- [EXERCISE AIM]: Your answer must be an exact transcription of the data, with every picture omitted.

Collected data entries:
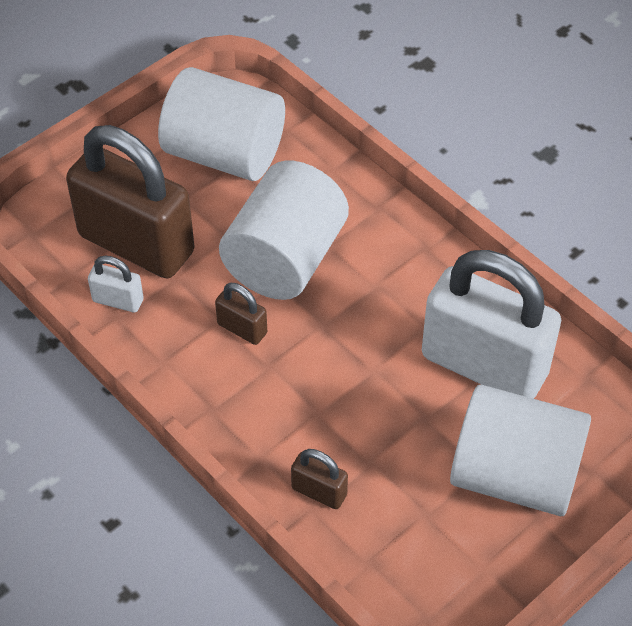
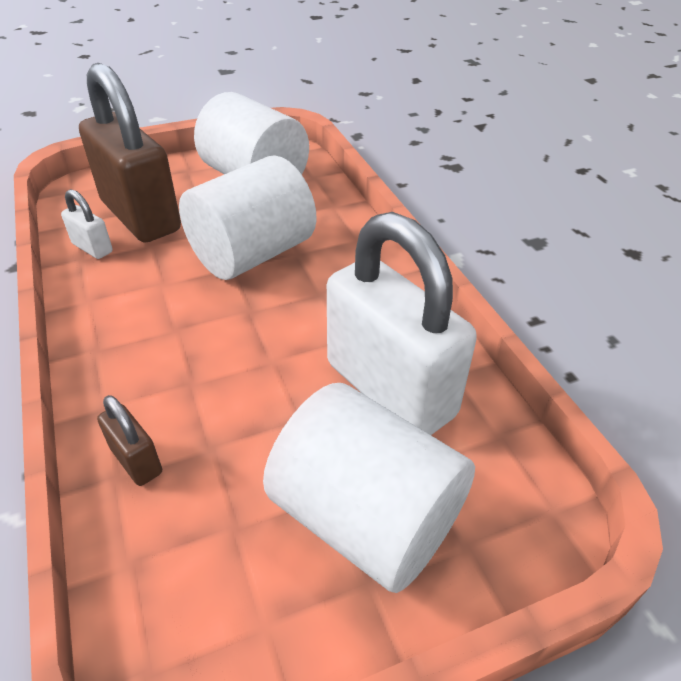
camera: 20 degrees right, 10 degrees down
(242, 328) = (176, 294): brown padlock -> none

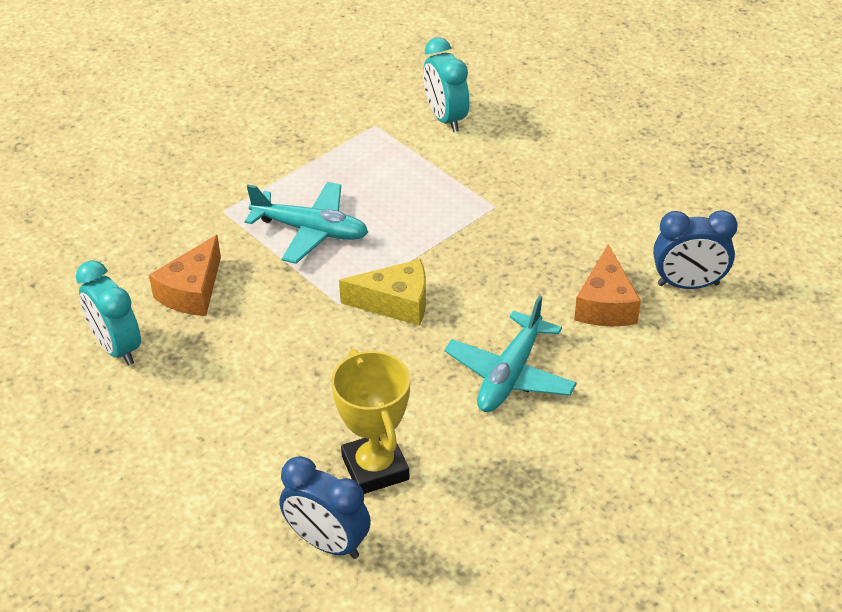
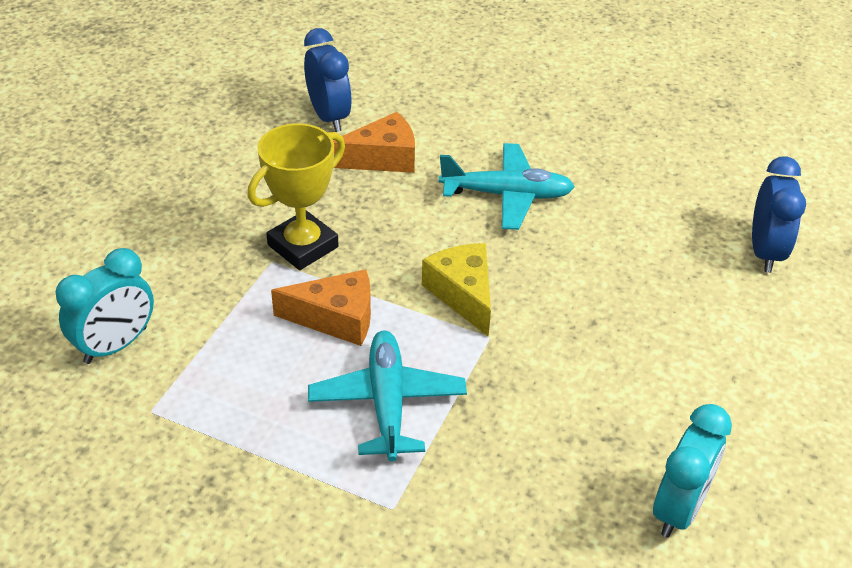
camera: 115 degrees left, 0 degrees up
(192, 291) = (549, 475): orange cheese -> orange cheese (336, 318)
(375, 468) = (670, 247): yellow trophy -> yellow trophy (303, 246)

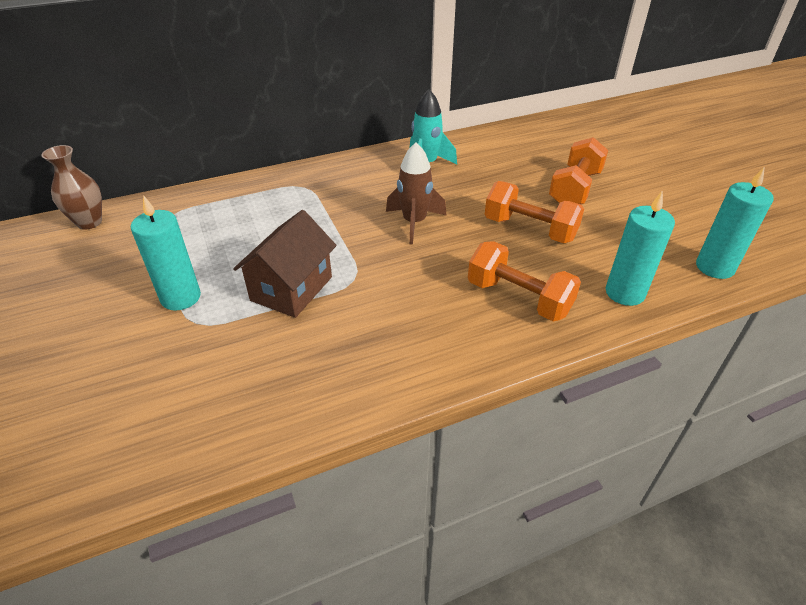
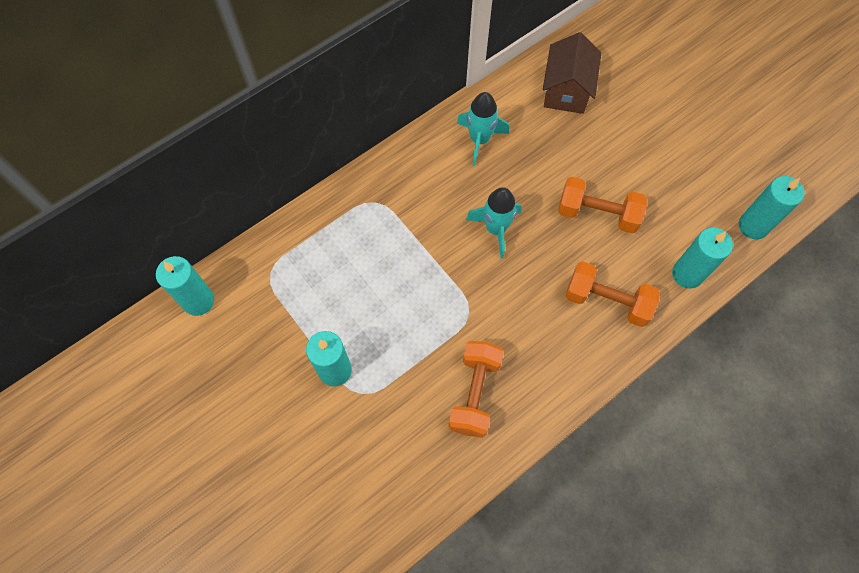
camera: 15 degrees left, 25 degrees up
(89, 222) = (198, 301): brown vase -> turquoise candle
(291, 289) = (422, 337): brown house -> brown house (566, 90)
(414, 223) = (496, 229): brown rocket -> turquoise rocket
(574, 189) = (625, 146): orange dumbbell -> orange dumbbell (474, 393)

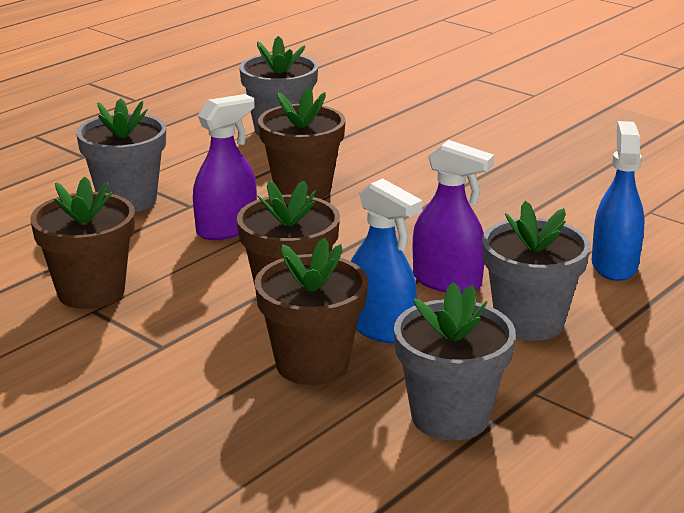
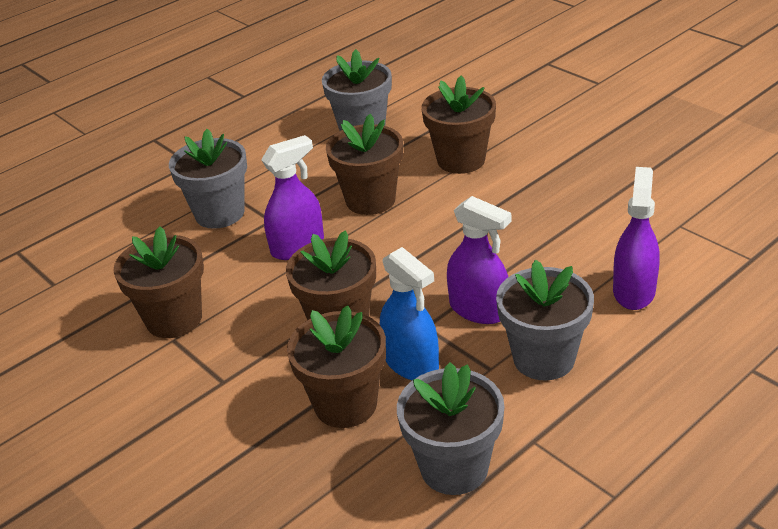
camera: 10 degrees right, 10 degrees up
(398, 156) = (461, 160): none -> brown flower pot
(614, 265) = (634, 291): blue spray bottle -> purple spray bottle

- [WRITTEN REPLY]:
camera: 20 degrees right, 10 degrees down
(242, 328) = (176, 294): brown padlock -> none

camera: 115 degrees left, 0 degrees up
(192, 291) = (549, 475): orange cheese -> orange cheese (336, 318)
(375, 468) = (670, 247): yellow trophy -> yellow trophy (303, 246)

camera: 15 degrees left, 25 degrees up
(89, 222) = (198, 301): brown vase -> turquoise candle
(291, 289) = (422, 337): brown house -> brown house (566, 90)
(414, 223) = (496, 229): brown rocket -> turquoise rocket
(574, 189) = (625, 146): orange dumbbell -> orange dumbbell (474, 393)

camera: 10 degrees right, 10 degrees up
(398, 156) = (461, 160): none -> brown flower pot
(614, 265) = (634, 291): blue spray bottle -> purple spray bottle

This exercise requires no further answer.